■ **What is expected**
In your output, repeat each entry exactly and include no pictures.

[[ Input data open ]]

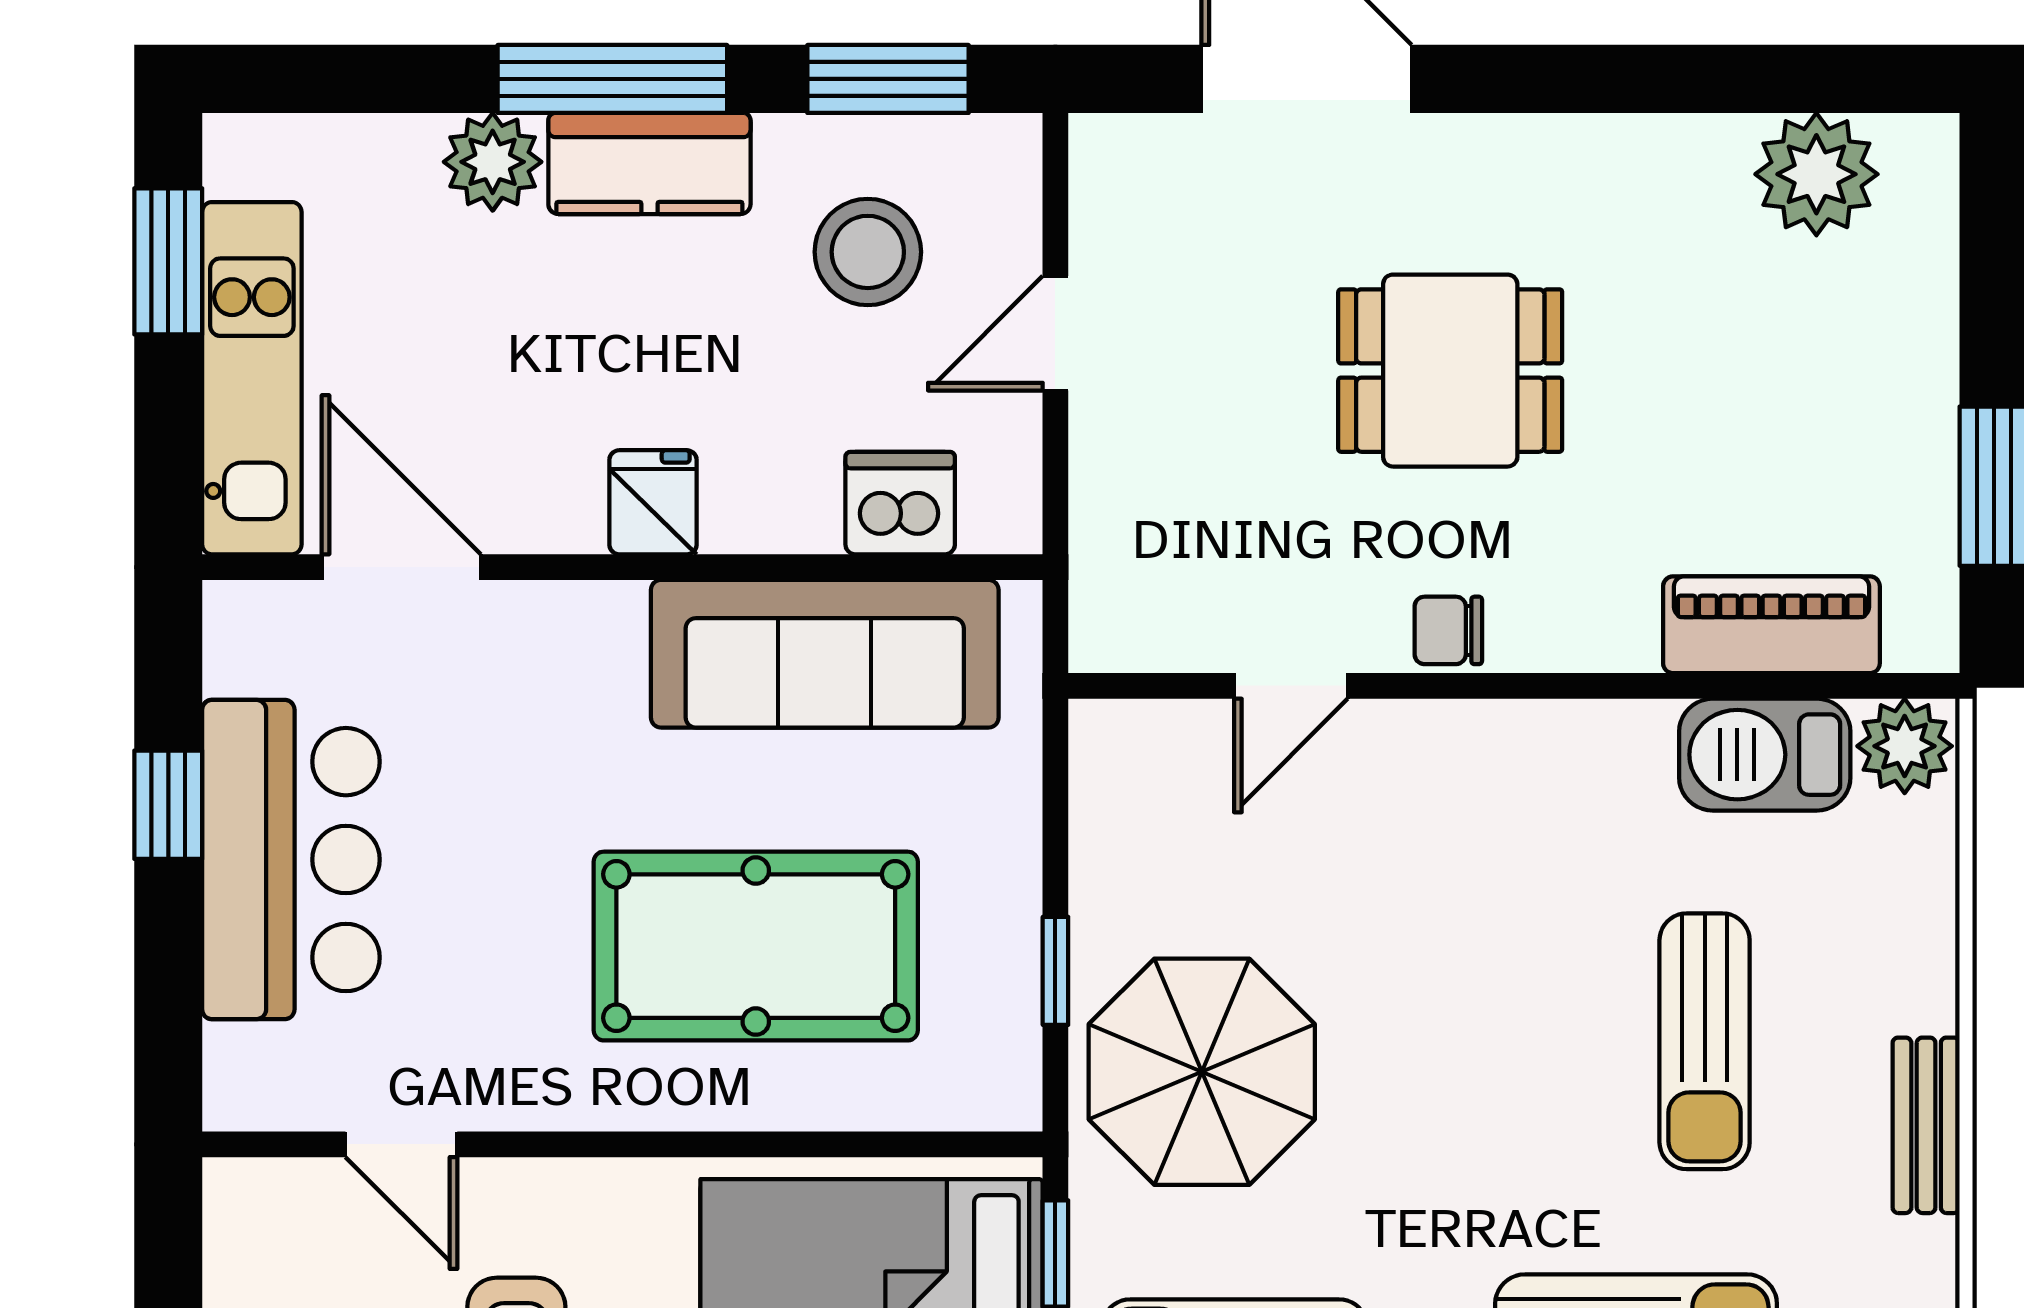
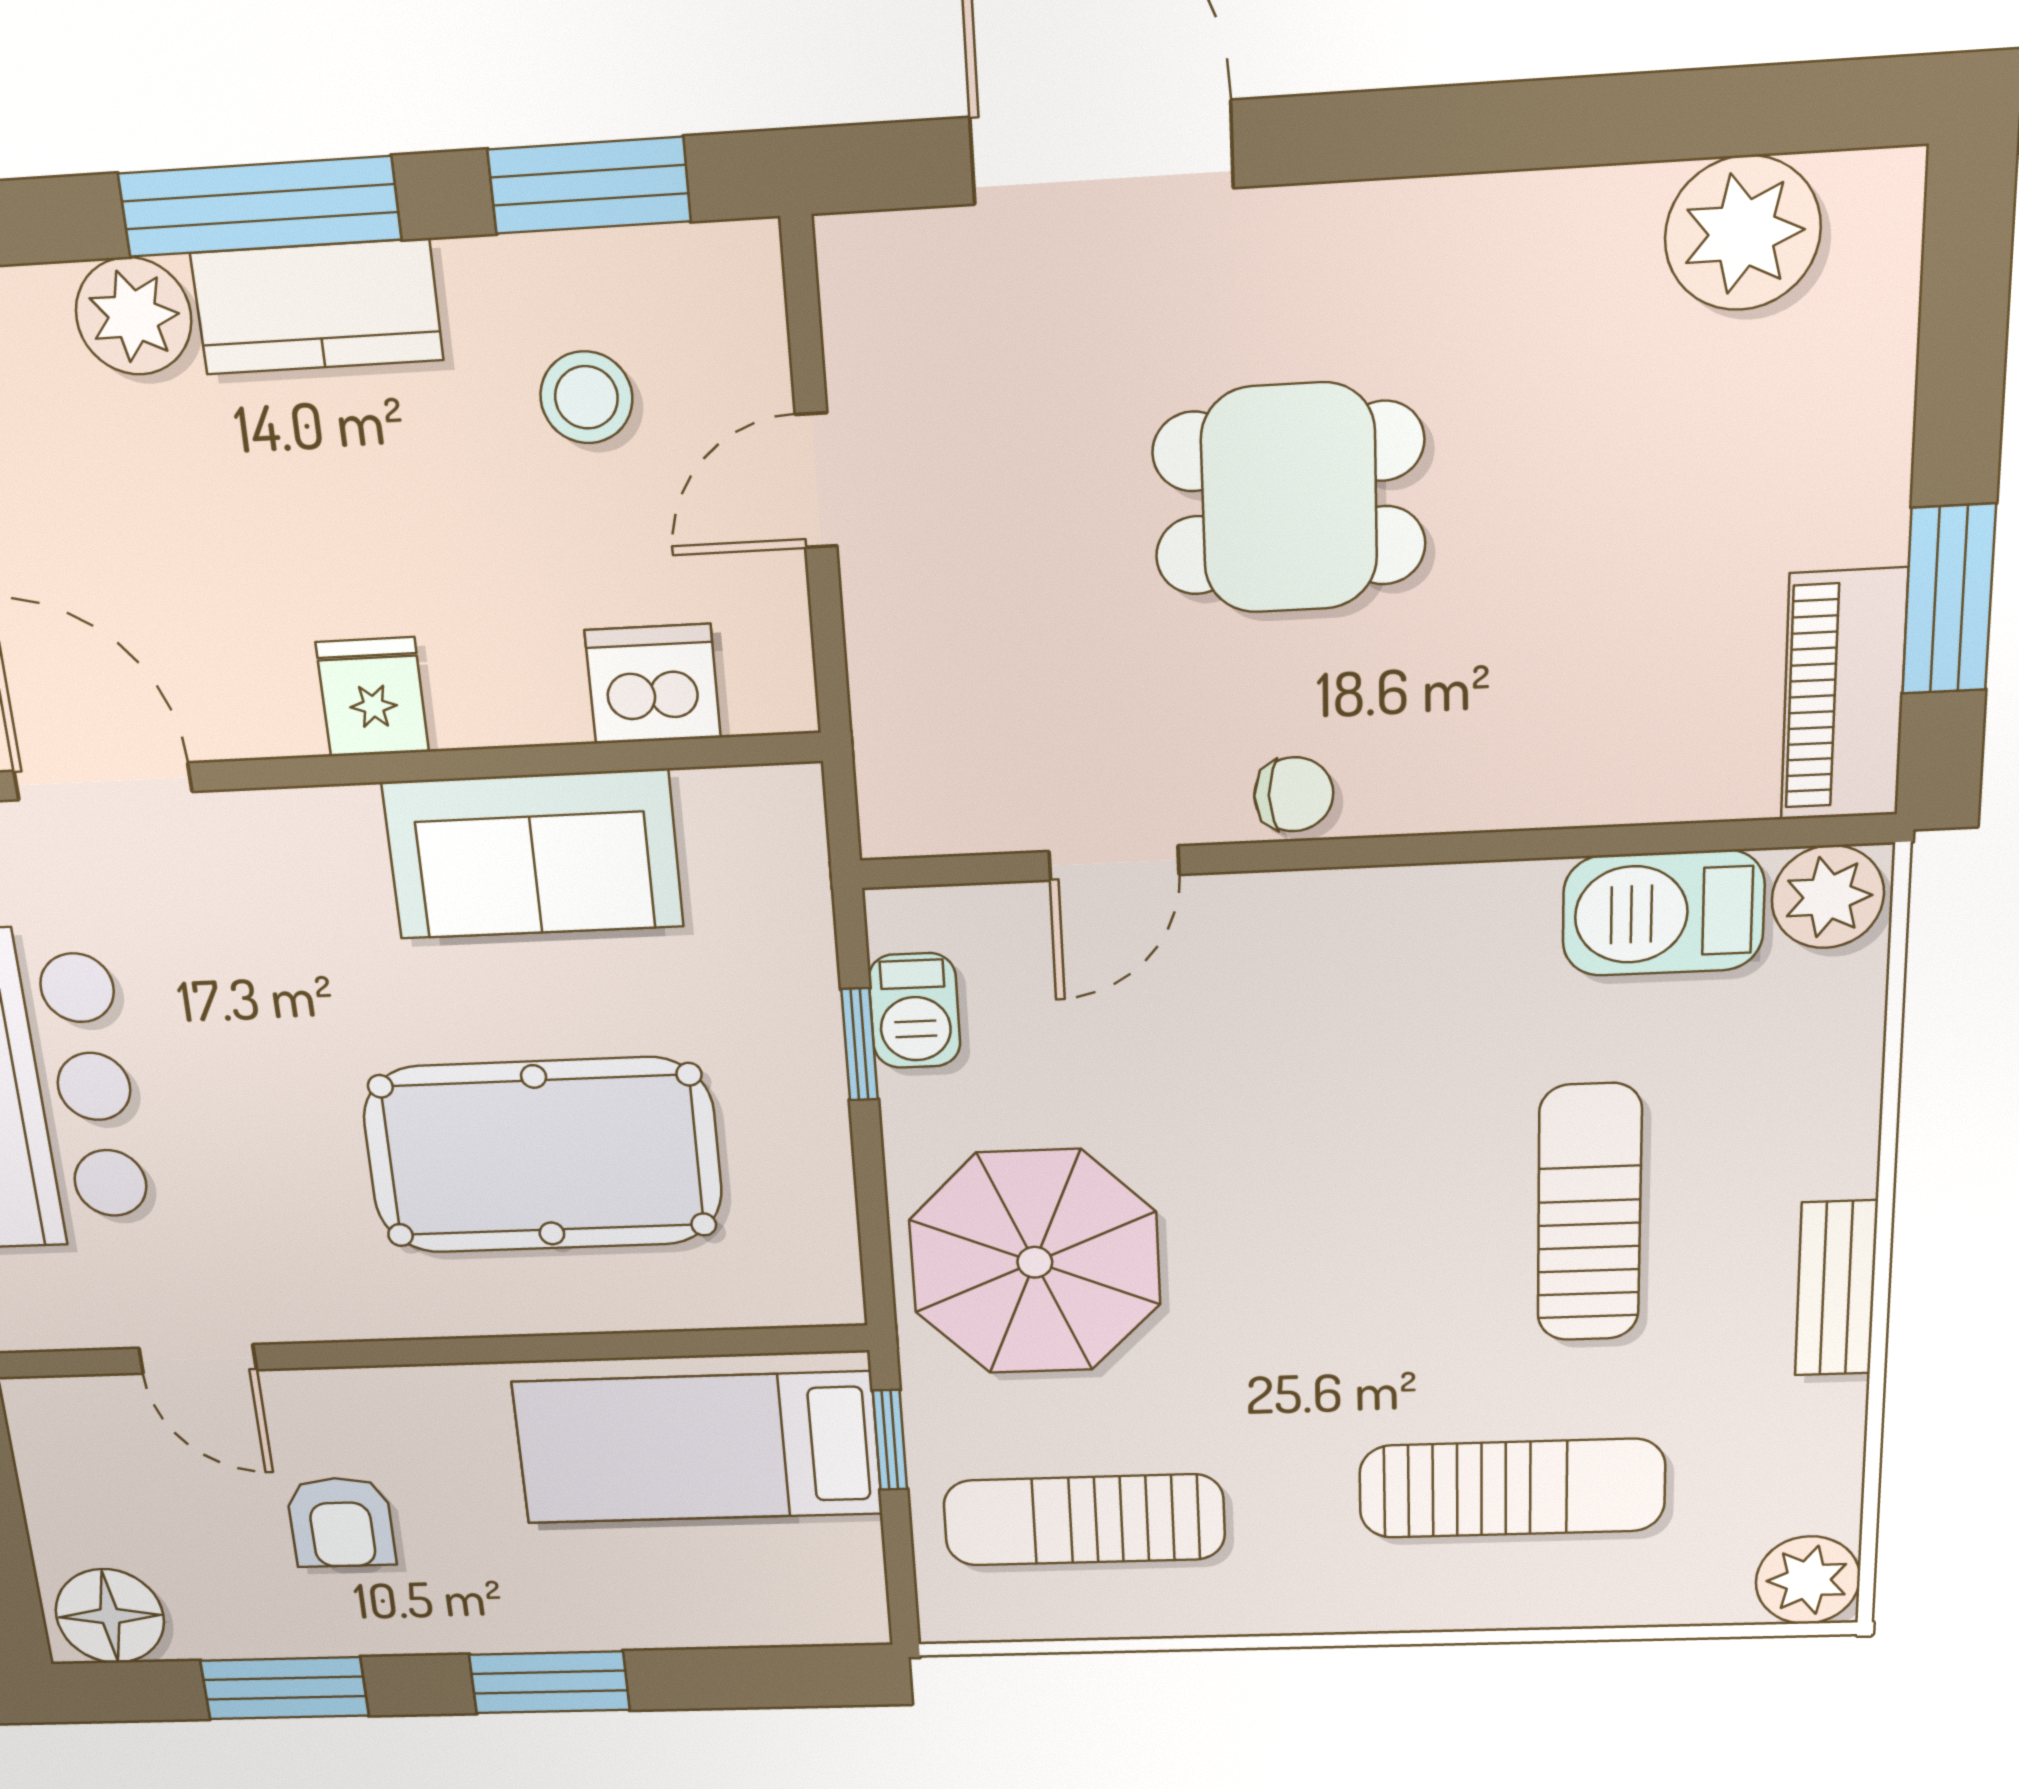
stool: (868, 252) -> (586, 397), width x0.73, depth x0.73
piano: (1771, 625) -> (1844, 695), moved, turned -90
chair: (1448, 630) -> (1294, 794), turned 180
sofa: (825, 654) -> (533, 854), width x0.73
barbecue: (1107, 817) -> (915, 1011), added
window: (1055, 971) -> (860, 1044), moved
sun lounger: (1705, 1041) -> (1589, 1213), turned 180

[[ Input data closed ]]

■ **Task output**
stool: (868, 252) -> (586, 397), width x0.73, depth x0.73
piano: (1771, 625) -> (1844, 695), moved, turned -90
chair: (1448, 630) -> (1294, 794), turned 180
sofa: (825, 654) -> (533, 854), width x0.73
barbecue: (1107, 817) -> (915, 1011), added
window: (1055, 971) -> (860, 1044), moved
sun lounger: (1705, 1041) -> (1589, 1213), turned 180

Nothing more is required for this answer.